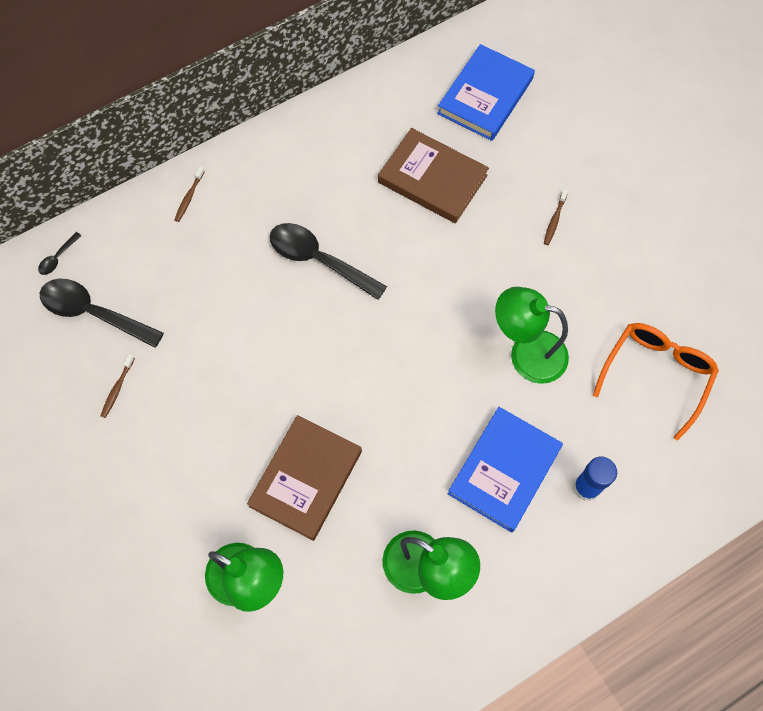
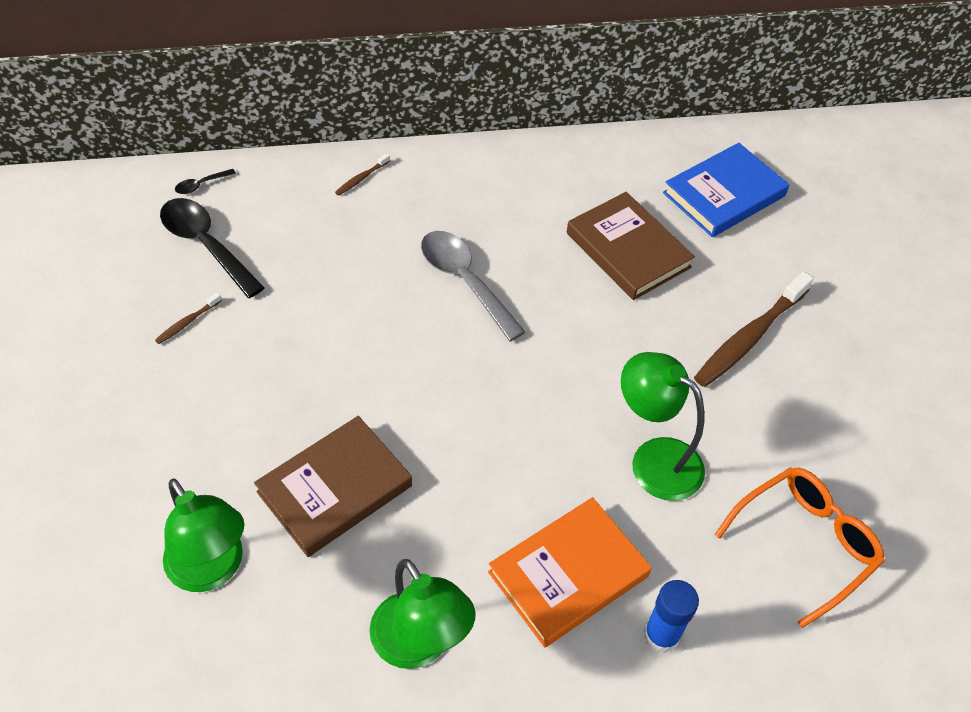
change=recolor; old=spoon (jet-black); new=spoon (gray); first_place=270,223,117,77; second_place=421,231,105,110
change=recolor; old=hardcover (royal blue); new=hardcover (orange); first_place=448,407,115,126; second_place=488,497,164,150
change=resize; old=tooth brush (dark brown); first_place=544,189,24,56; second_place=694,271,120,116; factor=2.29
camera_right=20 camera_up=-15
==
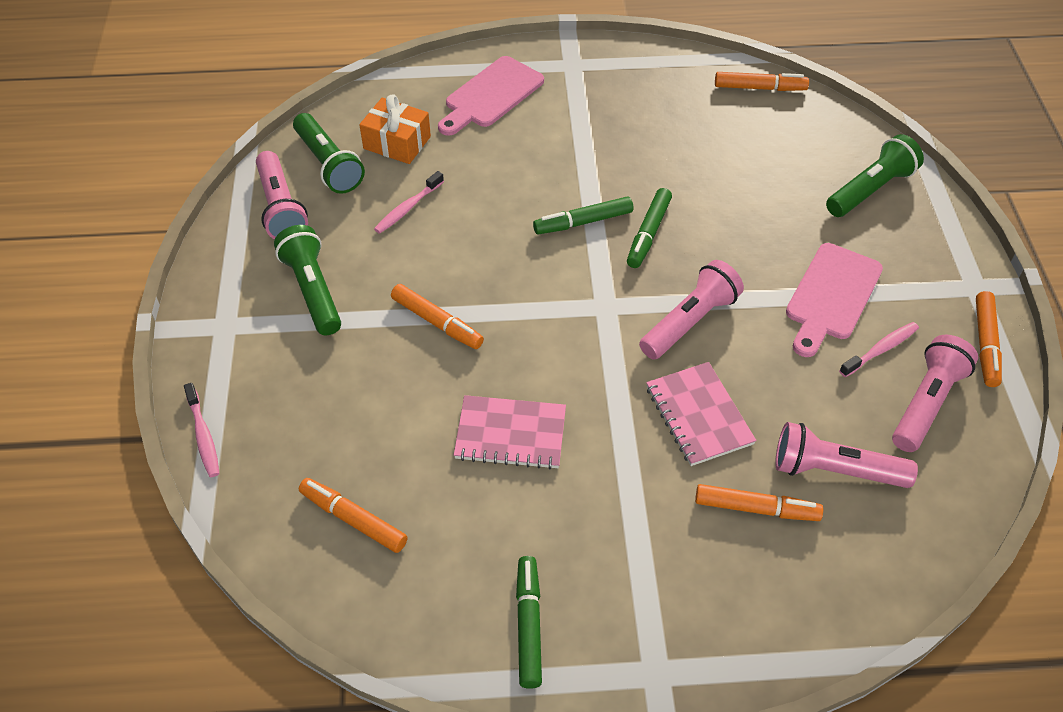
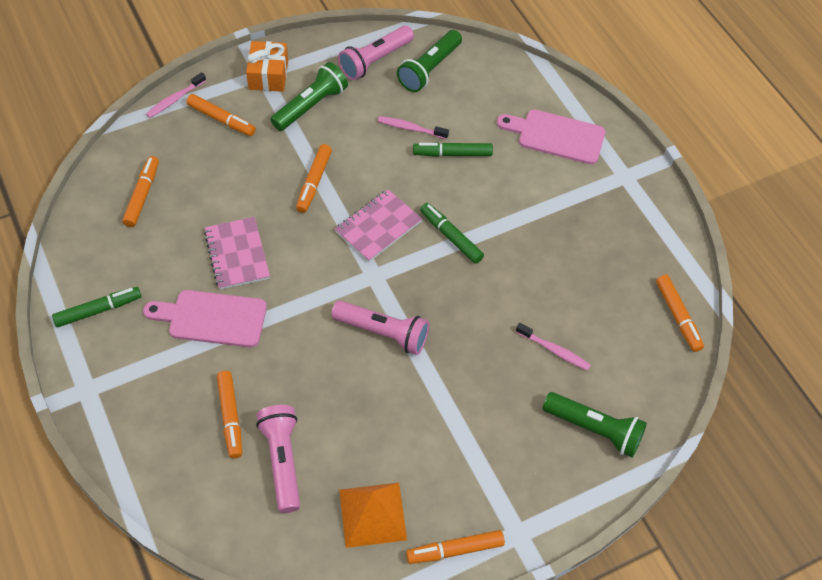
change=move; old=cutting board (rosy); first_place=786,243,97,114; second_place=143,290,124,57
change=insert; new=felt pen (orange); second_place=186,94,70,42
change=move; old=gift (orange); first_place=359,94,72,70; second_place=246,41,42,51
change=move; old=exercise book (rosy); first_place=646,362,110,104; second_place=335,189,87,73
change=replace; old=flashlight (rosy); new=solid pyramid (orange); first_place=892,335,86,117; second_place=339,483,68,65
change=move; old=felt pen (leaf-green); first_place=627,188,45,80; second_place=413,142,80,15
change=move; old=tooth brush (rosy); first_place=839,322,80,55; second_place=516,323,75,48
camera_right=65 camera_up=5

AIM OF THE EXERCISE> Could you return exactly the lines above from the line with "change=insert; new=felt pen" to the line with "camera_right=65 camera_up=5", both included, and nothing else?

RESPONSE>
change=insert; new=felt pen (orange); second_place=186,94,70,42
change=move; old=gift (orange); first_place=359,94,72,70; second_place=246,41,42,51
change=move; old=exercise book (rosy); first_place=646,362,110,104; second_place=335,189,87,73
change=replace; old=flashlight (rosy); new=solid pyramid (orange); first_place=892,335,86,117; second_place=339,483,68,65
change=move; old=felt pen (leaf-green); first_place=627,188,45,80; second_place=413,142,80,15
change=move; old=tooth brush (rosy); first_place=839,322,80,55; second_place=516,323,75,48
camera_right=65 camera_up=5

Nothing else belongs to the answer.